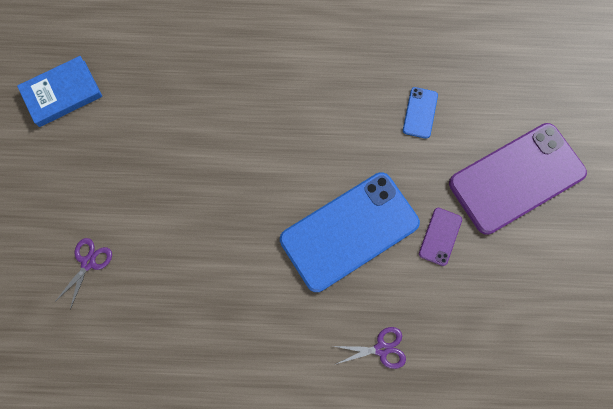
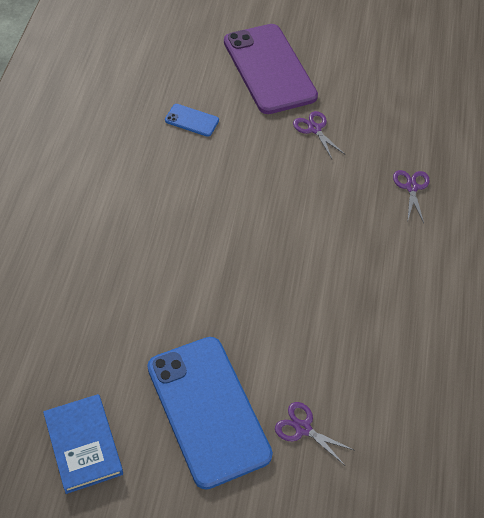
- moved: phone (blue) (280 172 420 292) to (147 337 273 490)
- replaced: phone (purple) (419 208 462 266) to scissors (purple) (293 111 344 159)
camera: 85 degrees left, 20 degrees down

▶ [HOW TO COMPLETE THIS TASK] Every line above that contains "phone" counts once. Give the number of those lines and nothing more.

▶ [OUTPUT FOR THIS TASK] 2